#### Colored object listings:
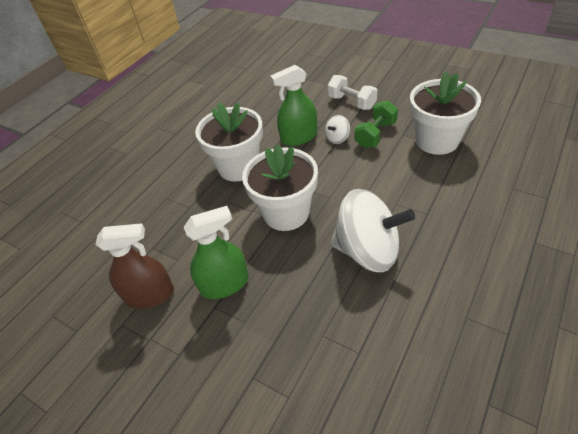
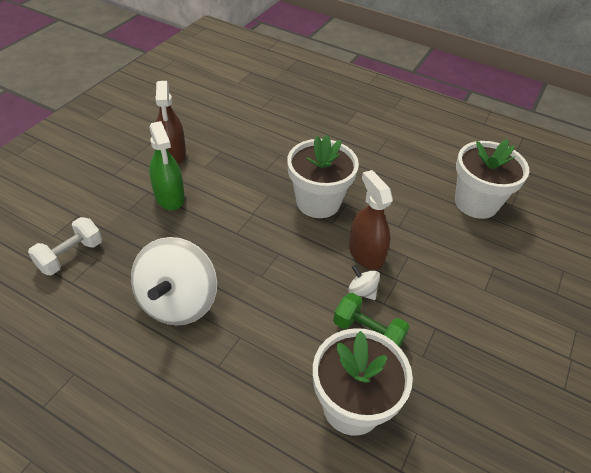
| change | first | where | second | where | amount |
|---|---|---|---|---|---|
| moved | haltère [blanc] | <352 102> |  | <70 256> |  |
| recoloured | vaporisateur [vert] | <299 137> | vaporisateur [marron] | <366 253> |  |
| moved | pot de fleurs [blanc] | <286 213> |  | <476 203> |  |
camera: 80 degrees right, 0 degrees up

#### WHAT IS REQUIRED:
Pictures are to be left out; all else in the entries above is to be quoted exactly.

#### ANSWER SPACE:
| change | first | where | second | where | amount |
|---|---|---|---|---|---|
| moved | haltère [blanc] | <352 102> |  | <70 256> |  |
| recoloured | vaporisateur [vert] | <299 137> | vaporisateur [marron] | <366 253> |  |
| moved | pot de fleurs [blanc] | <286 213> |  | <476 203> |  |
camera: 80 degrees right, 0 degrees up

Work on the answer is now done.